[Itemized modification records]

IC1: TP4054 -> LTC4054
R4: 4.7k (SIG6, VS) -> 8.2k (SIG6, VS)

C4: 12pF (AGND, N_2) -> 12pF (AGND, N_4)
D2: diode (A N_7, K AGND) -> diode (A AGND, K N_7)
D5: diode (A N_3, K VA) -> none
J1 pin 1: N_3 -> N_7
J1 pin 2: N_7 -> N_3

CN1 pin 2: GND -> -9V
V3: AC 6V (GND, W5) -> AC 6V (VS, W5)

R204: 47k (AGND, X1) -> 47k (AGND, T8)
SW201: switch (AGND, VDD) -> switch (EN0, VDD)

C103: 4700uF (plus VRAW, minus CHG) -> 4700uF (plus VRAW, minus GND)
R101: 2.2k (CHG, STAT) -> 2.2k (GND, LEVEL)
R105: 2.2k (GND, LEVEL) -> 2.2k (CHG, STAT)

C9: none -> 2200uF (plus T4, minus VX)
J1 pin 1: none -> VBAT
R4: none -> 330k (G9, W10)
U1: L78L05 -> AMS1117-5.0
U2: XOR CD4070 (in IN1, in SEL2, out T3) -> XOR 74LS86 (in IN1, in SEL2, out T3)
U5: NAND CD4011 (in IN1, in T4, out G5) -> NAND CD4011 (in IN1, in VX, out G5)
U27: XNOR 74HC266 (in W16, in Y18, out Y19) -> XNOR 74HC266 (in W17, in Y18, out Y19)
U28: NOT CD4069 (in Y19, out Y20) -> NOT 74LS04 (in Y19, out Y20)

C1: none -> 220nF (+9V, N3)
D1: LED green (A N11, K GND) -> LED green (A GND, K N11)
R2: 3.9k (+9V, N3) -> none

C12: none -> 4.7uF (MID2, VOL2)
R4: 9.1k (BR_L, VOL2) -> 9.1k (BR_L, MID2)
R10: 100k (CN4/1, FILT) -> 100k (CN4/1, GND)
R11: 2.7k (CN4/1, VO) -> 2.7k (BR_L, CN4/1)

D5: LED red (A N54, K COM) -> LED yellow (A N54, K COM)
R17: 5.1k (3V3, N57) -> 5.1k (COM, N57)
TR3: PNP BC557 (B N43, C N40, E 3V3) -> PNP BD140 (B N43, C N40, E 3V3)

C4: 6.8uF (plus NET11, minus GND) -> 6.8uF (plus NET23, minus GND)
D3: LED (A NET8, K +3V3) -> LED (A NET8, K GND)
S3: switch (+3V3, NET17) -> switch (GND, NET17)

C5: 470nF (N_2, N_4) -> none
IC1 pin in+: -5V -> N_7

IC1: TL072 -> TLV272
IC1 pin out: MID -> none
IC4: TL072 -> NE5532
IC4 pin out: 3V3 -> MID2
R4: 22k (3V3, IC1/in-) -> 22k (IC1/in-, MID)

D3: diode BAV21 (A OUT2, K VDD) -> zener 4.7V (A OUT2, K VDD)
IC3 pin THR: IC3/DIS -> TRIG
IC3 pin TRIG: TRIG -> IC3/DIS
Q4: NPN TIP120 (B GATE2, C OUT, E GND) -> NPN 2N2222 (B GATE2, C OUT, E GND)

Assigned task:
Every line in the records above that has "LEVEL" counts once. Give the total and nothing else.

Problem solution:
2